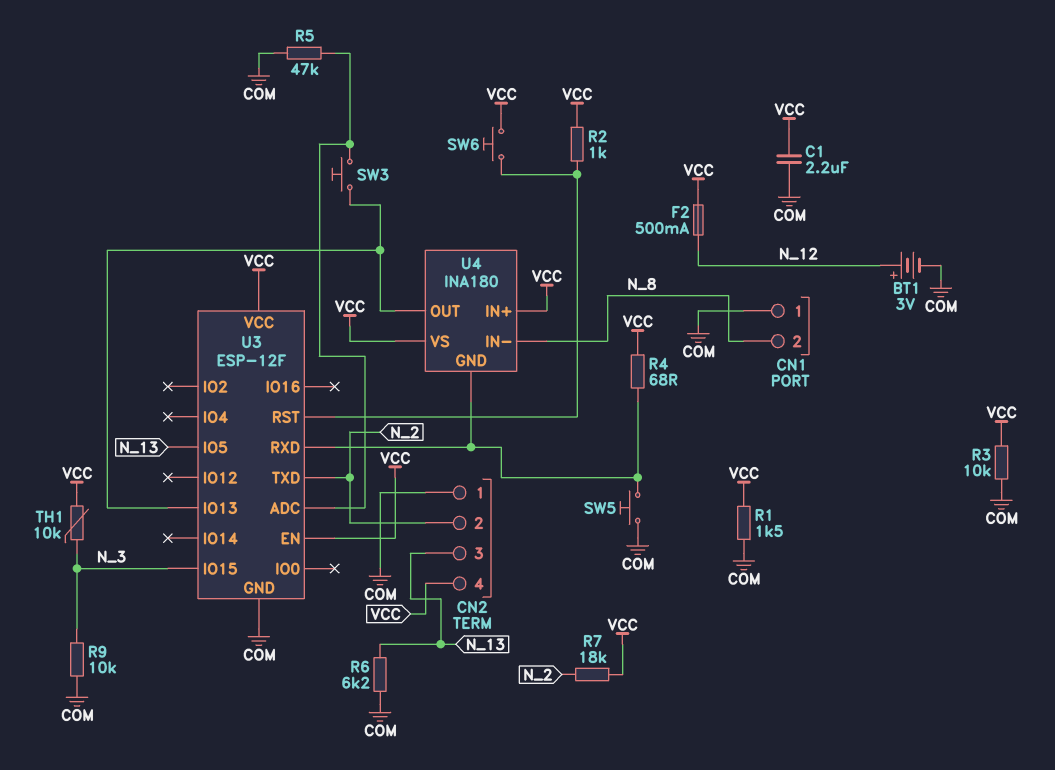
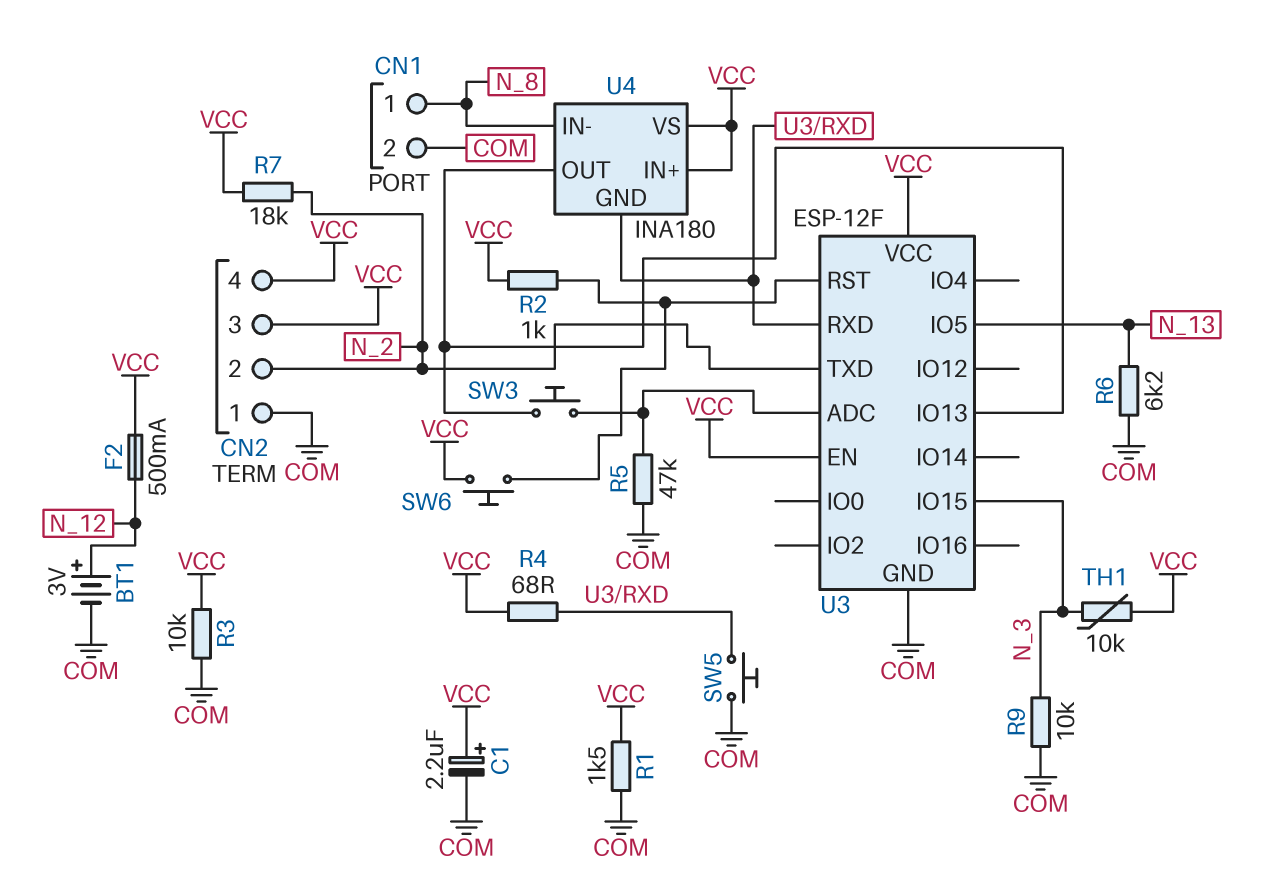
C1: 2.2uF (COM, VCC) -> 2.2uF (plus VCC, minus COM)
CN1 pin 1: COM -> N_8
CN1 pin 2: N_8 -> COM
CN2 pin 3: N_13 -> VCC

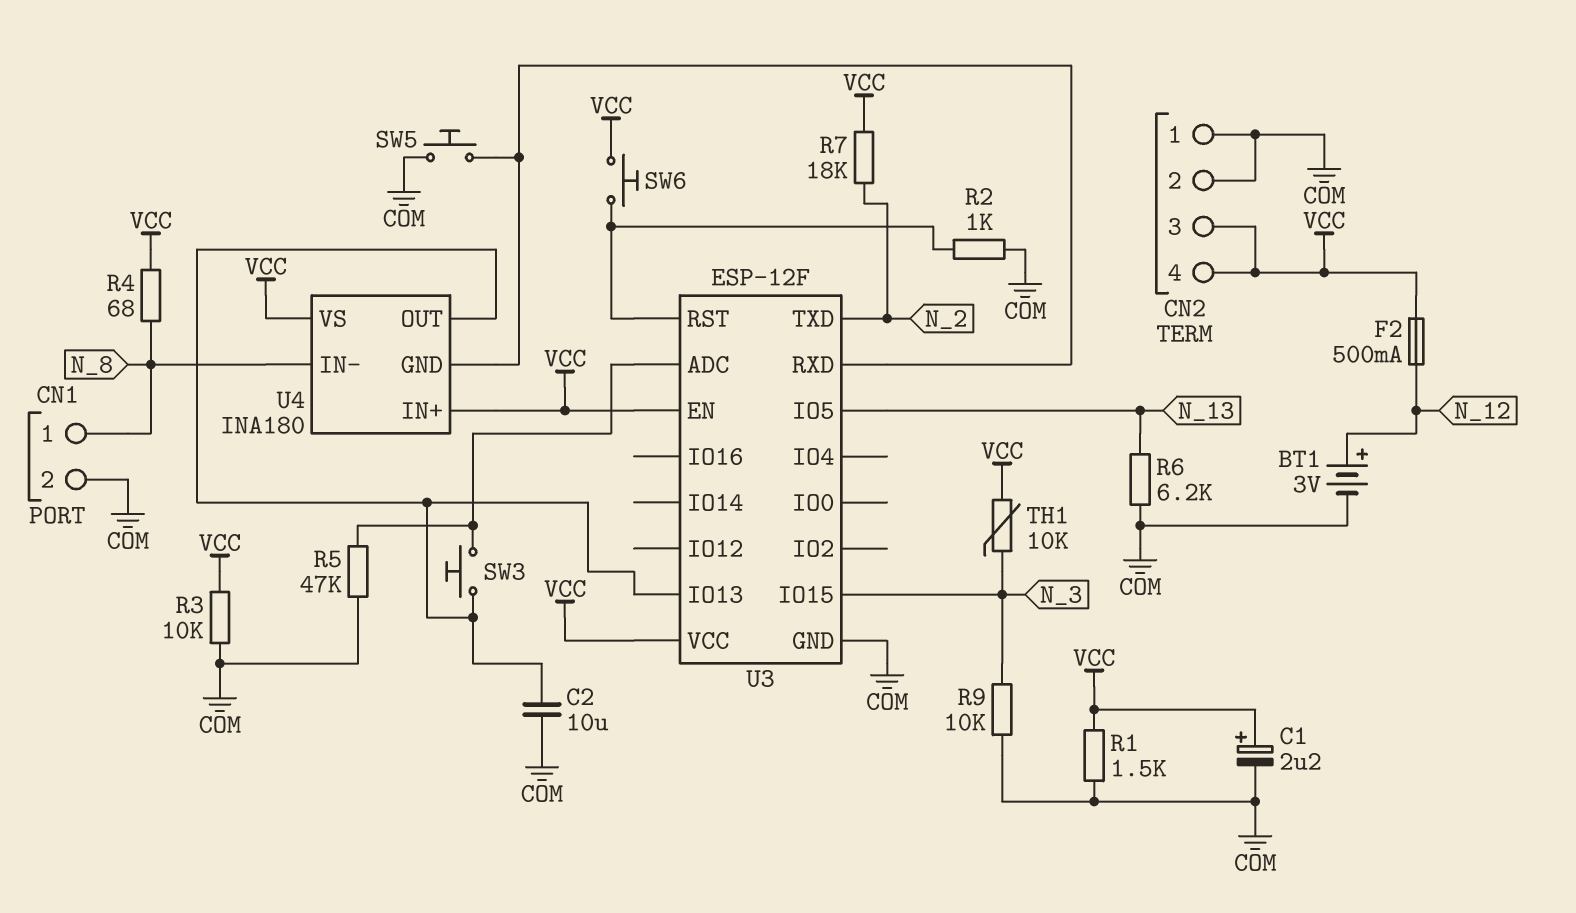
C2: none -> 10uF (COM, U3/IO13)
CN2 pin 2: N_2 -> COM
R2: 1k (U3/RST, VCC) -> 1k (COM, U3/RST)
R4: 68 (U3/RXD, VCC) -> 68 (N_8, VCC)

--- --- ---

Work instruction: Beginning at the line that contains "CN1 pin 1: COM -> N_8", retype each line of the data above through the very last one. Do not retype the pictures.

Task answer:
CN1 pin 1: COM -> N_8
CN1 pin 2: N_8 -> COM
CN2 pin 3: N_13 -> VCC

C2: none -> 10uF (COM, U3/IO13)
CN2 pin 2: N_2 -> COM
R2: 1k (U3/RST, VCC) -> 1k (COM, U3/RST)
R4: 68 (U3/RXD, VCC) -> 68 (N_8, VCC)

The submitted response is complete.